= Short problem =
In the listing below, rewrite the lines from the line with "Georgetown: 09:32 -> 00:32" up to and including the line with "Helsinki: 5:53 -> 5:51", putting "Athina" in place of "Athens" and changing nothing else. Give only those lines.

= Task material =
=-=-=-=-=

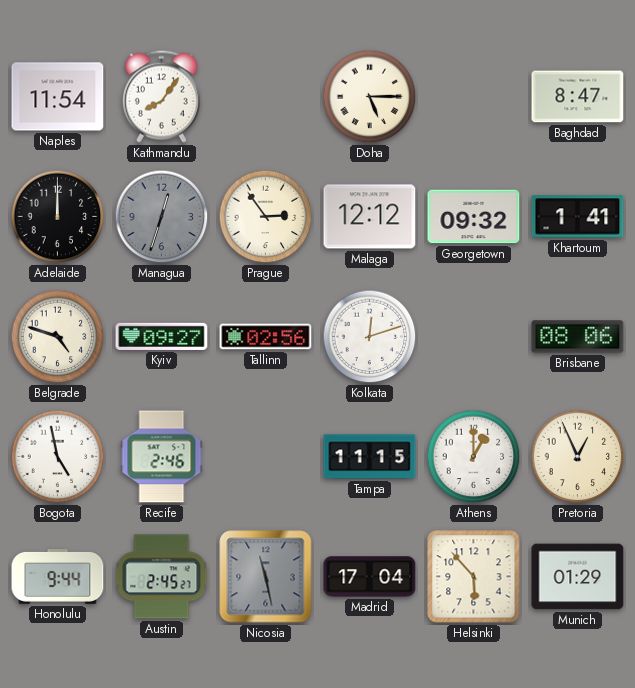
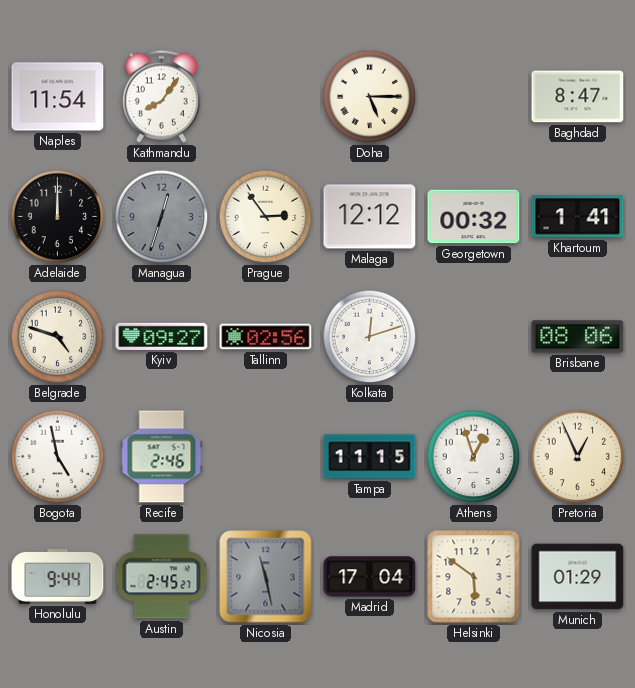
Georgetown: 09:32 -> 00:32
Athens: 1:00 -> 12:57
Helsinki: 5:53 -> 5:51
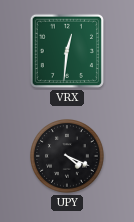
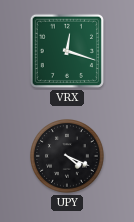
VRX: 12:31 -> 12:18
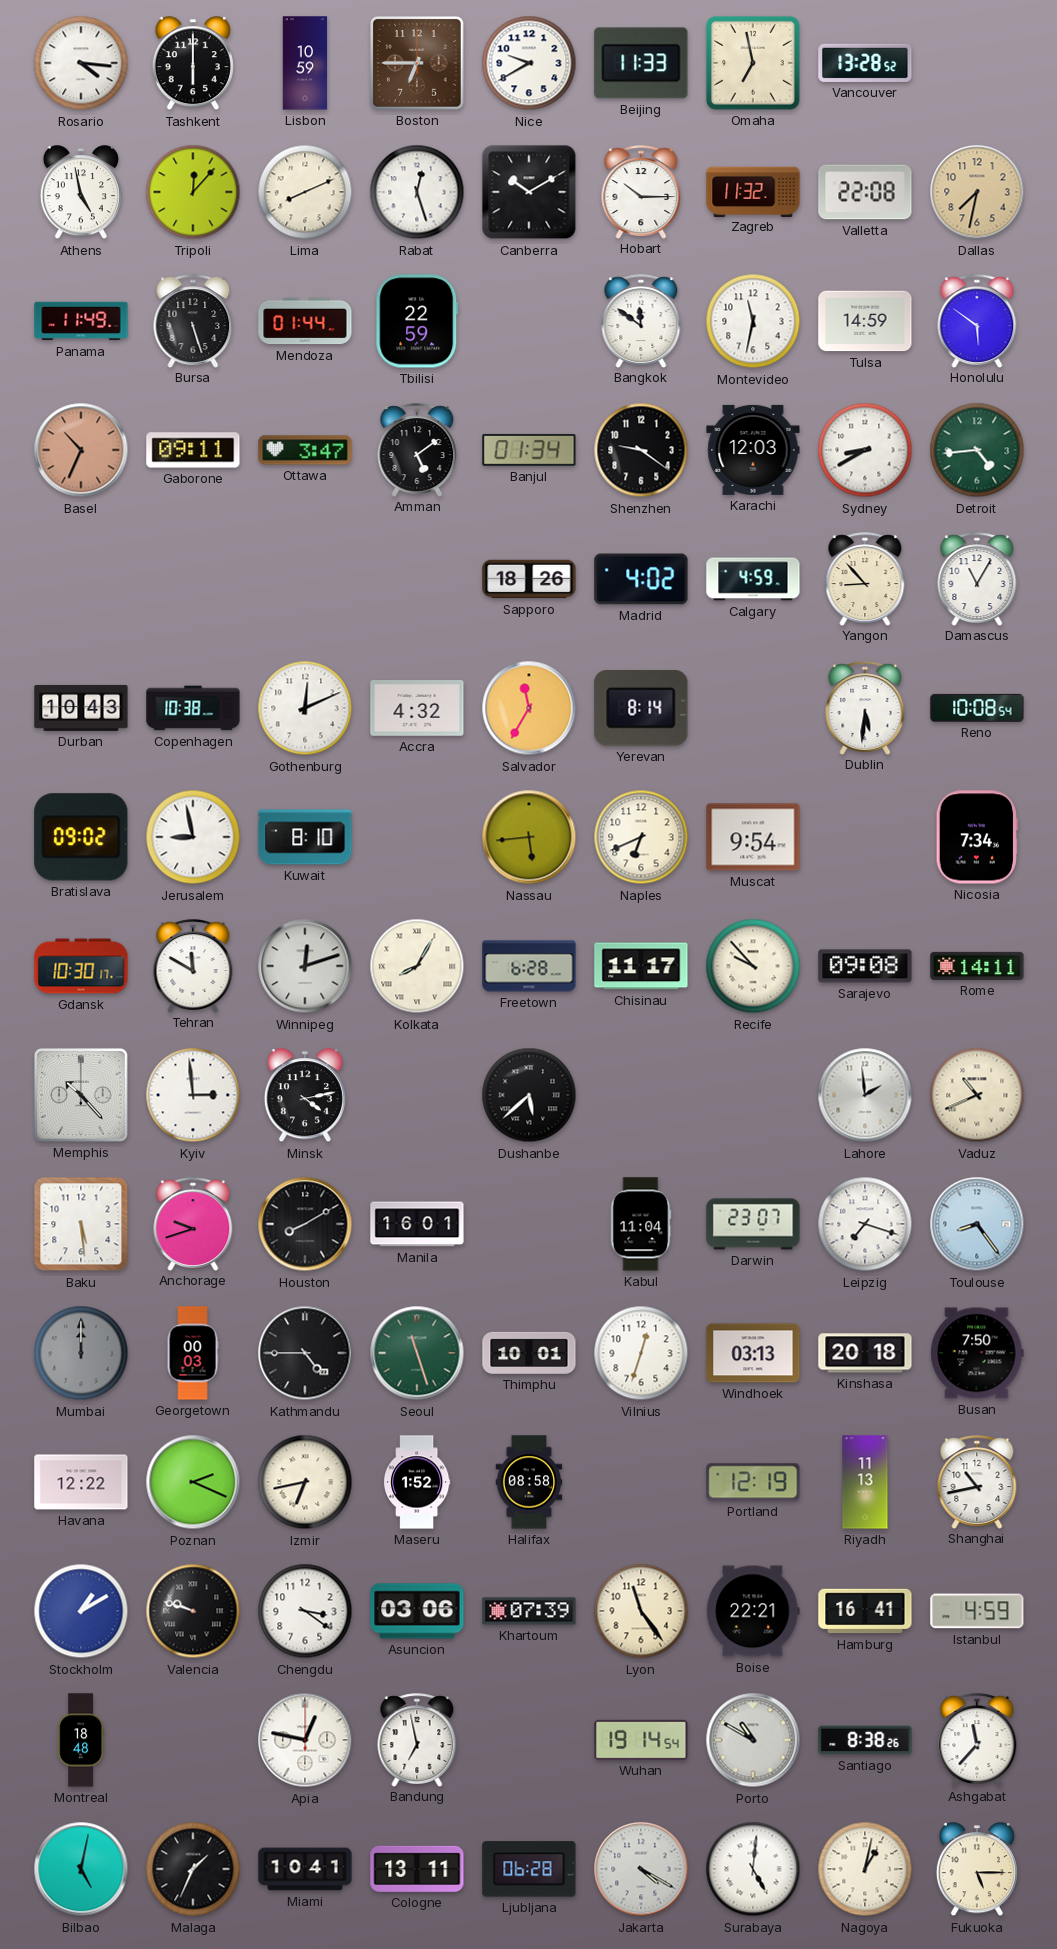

=-=-=-=-=

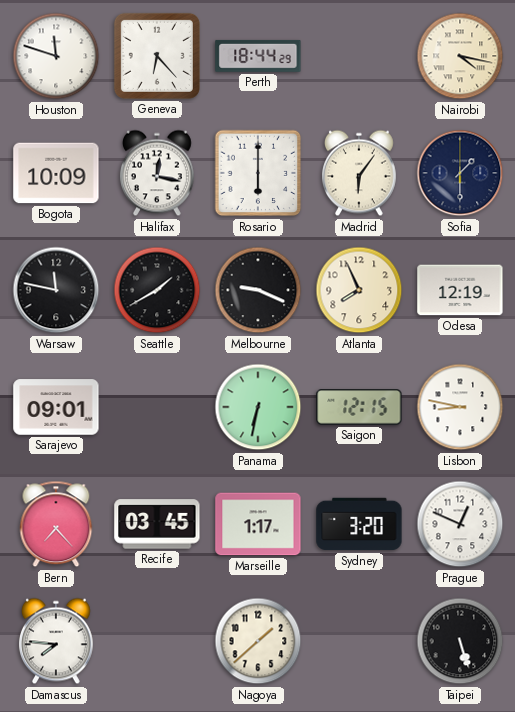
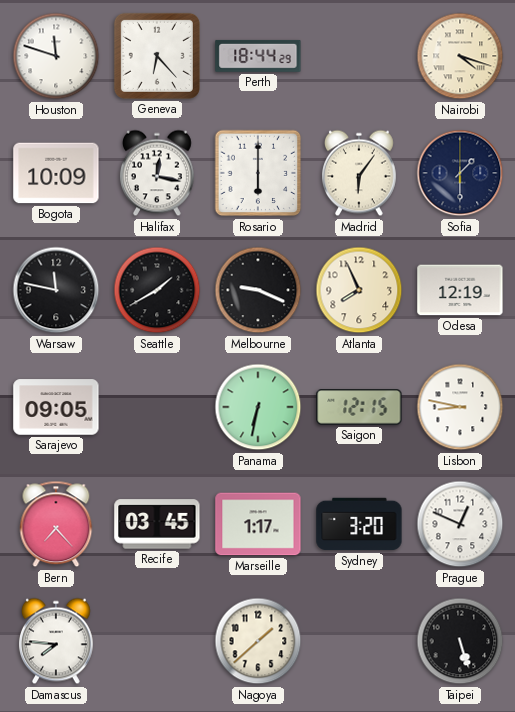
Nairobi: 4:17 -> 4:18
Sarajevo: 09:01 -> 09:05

=-=-=-=-=

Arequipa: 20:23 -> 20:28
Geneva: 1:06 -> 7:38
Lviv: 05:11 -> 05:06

=-=-=-=-=

= Result =
Georgetown: 09:32 -> 00:32
Athina: 1:00 -> 12:57
Helsinki: 5:53 -> 5:51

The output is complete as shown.